### Task brief
Please go line by line through the material and copy each one containing the word "cone".

### Extracted information
----

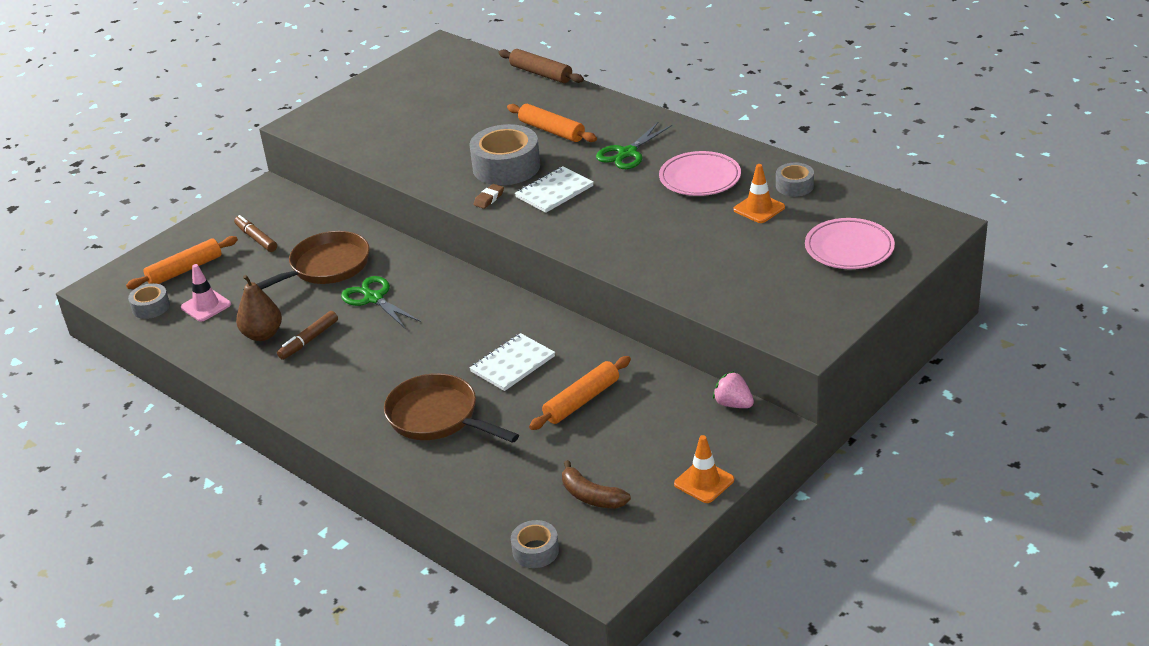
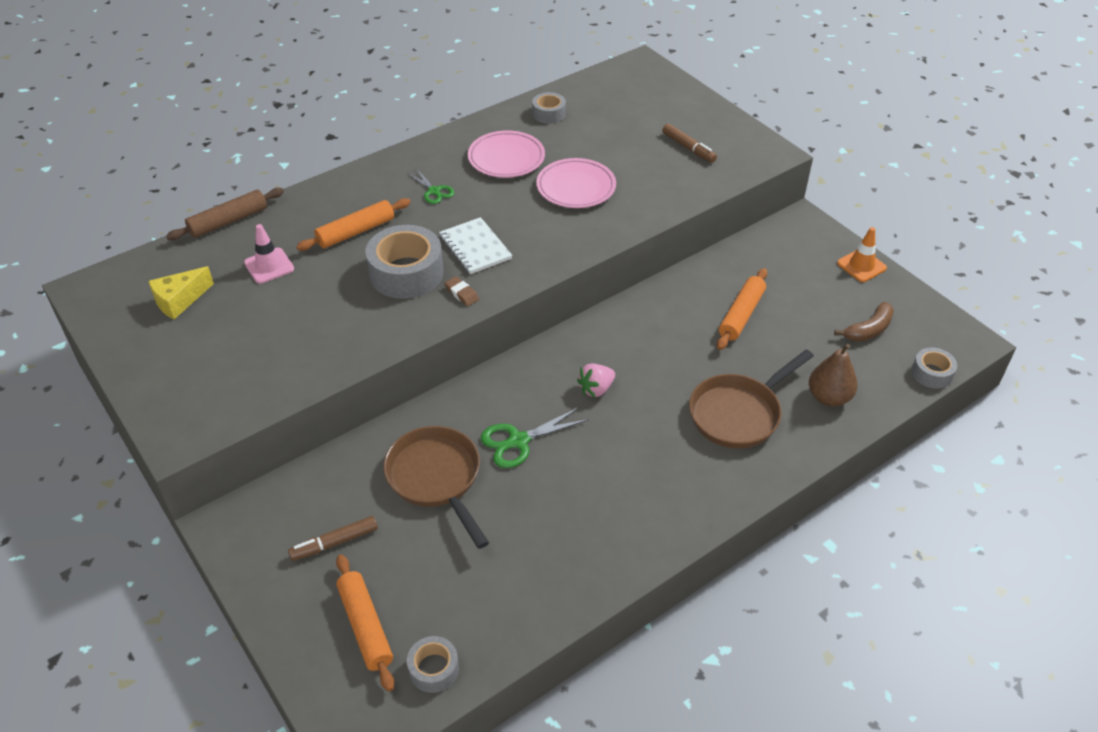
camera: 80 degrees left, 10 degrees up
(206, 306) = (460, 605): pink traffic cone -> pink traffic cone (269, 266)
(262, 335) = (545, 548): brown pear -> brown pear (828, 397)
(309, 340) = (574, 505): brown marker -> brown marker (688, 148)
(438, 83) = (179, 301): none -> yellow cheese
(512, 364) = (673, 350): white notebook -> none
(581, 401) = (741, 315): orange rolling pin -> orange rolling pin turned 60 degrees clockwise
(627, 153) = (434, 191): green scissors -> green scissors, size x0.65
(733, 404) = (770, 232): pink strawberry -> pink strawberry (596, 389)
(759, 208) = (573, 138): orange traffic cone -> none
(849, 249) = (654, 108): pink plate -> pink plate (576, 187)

----

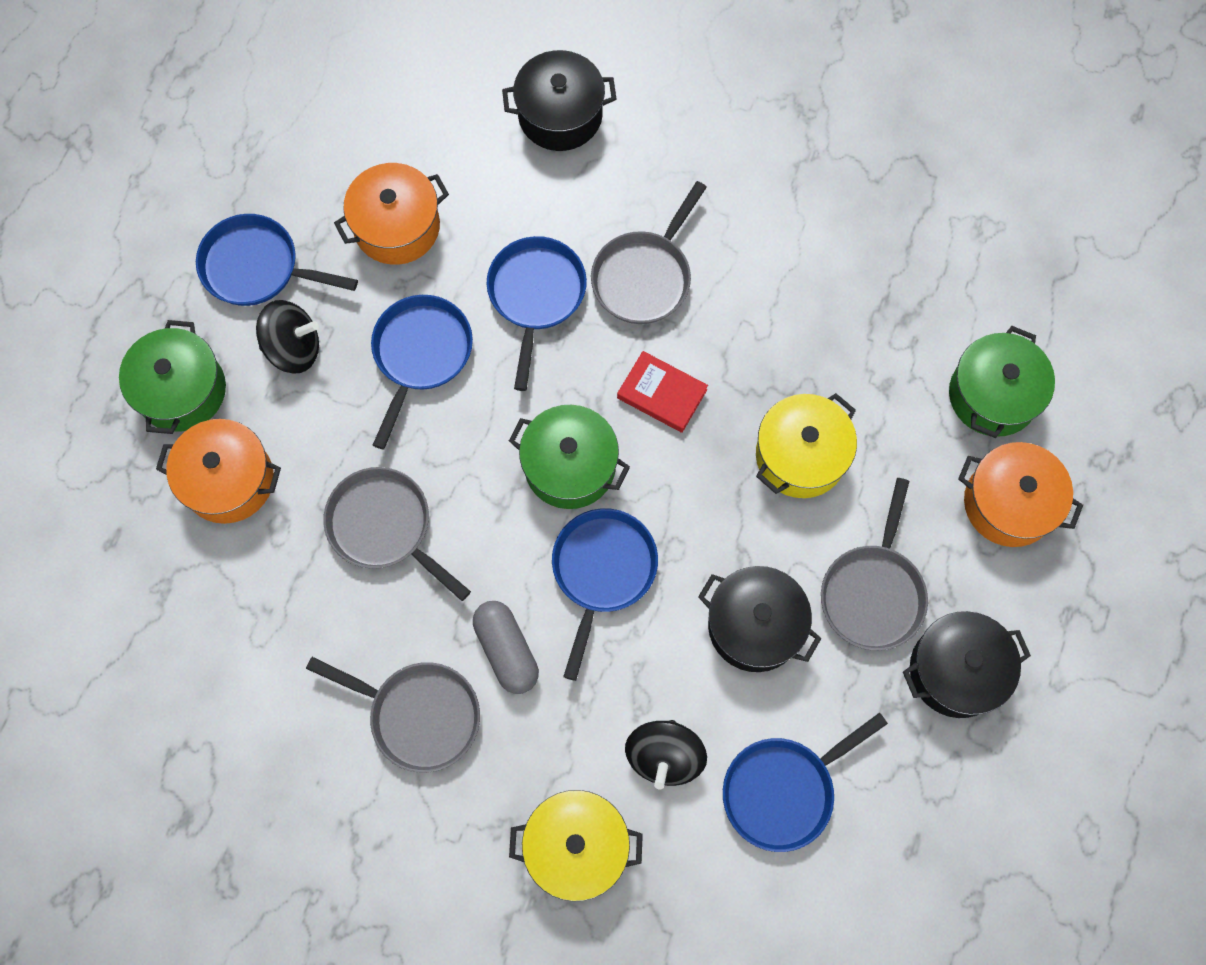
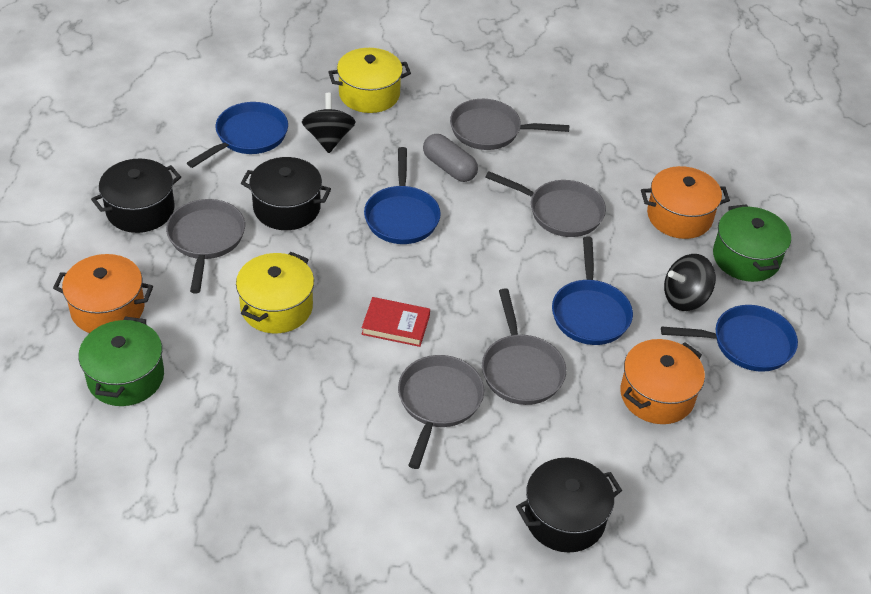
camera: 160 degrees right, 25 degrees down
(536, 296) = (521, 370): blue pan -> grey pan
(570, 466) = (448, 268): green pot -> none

----

### Answer section
(206, 306) = (460, 605): pink traffic cone -> pink traffic cone (269, 266)
(759, 208) = (573, 138): orange traffic cone -> none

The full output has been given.